What to do: Please work out the number of lines in the following material that include "degrees", and reply with only that number.

Record excerpts:
----------------------------------------
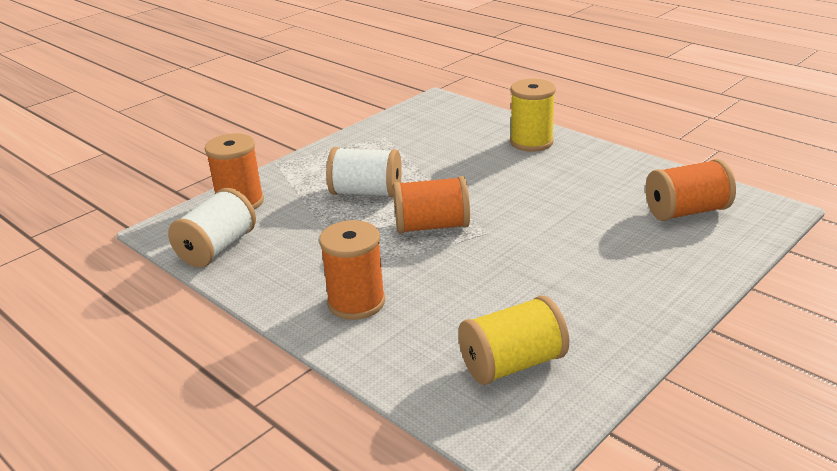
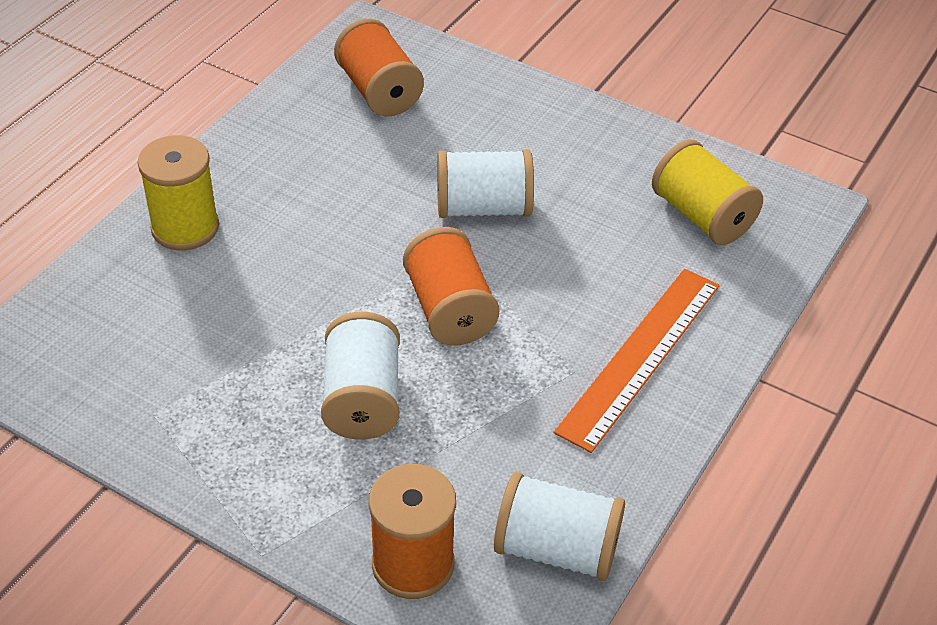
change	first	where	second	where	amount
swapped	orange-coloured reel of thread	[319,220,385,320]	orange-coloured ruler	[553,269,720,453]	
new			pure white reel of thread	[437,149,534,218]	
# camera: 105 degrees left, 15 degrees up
----------------------------------------
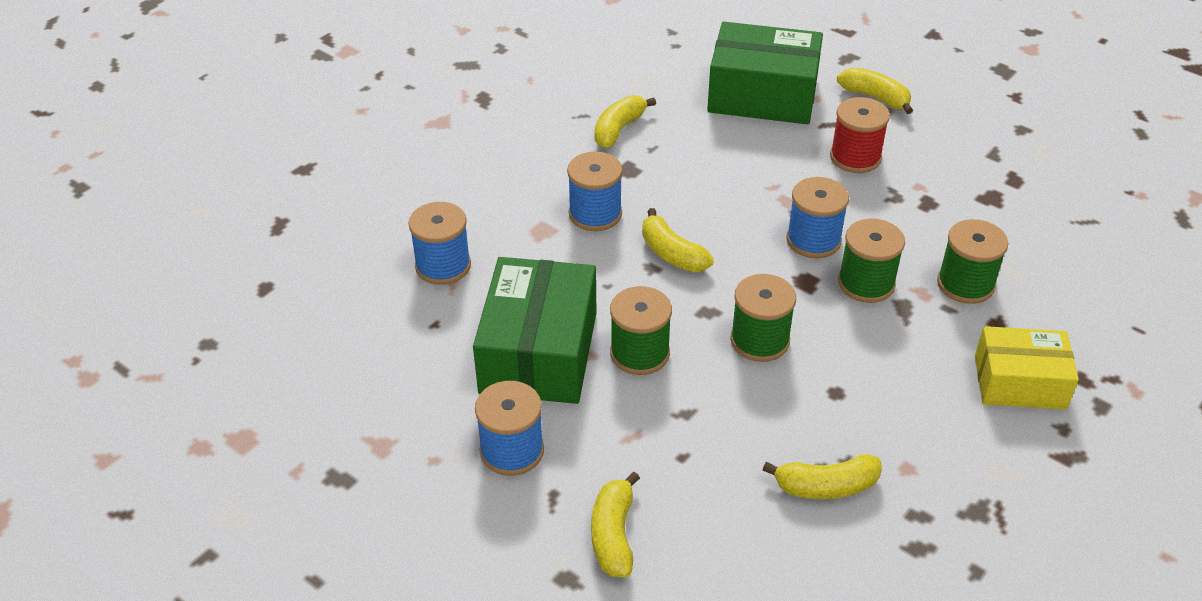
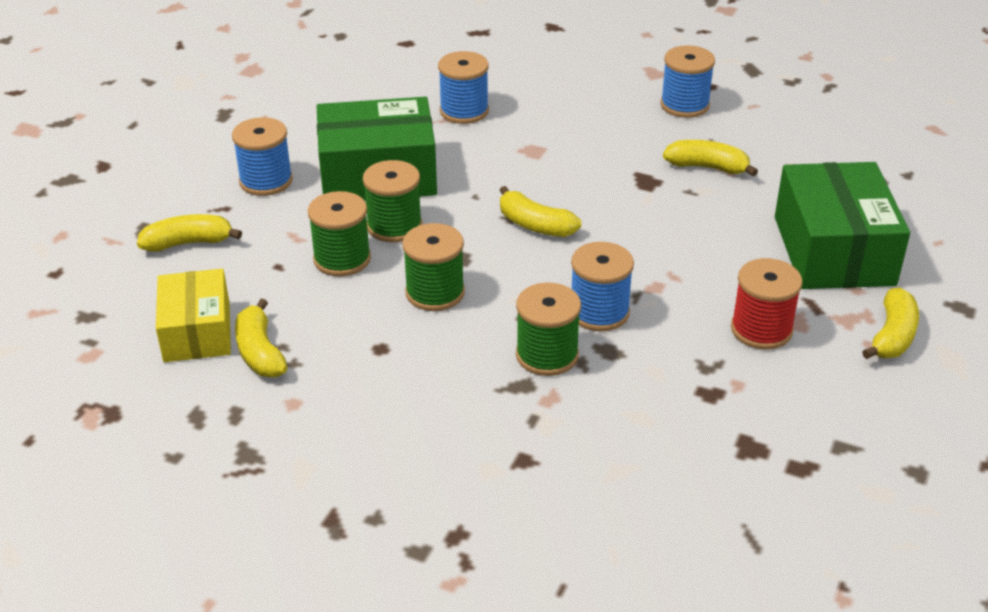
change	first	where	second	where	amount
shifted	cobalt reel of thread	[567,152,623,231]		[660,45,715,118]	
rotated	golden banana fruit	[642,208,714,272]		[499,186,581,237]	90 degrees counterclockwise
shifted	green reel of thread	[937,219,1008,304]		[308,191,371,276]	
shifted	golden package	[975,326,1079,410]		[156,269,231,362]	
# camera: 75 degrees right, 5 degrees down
----------------------------------------
Answer to this exercise: 3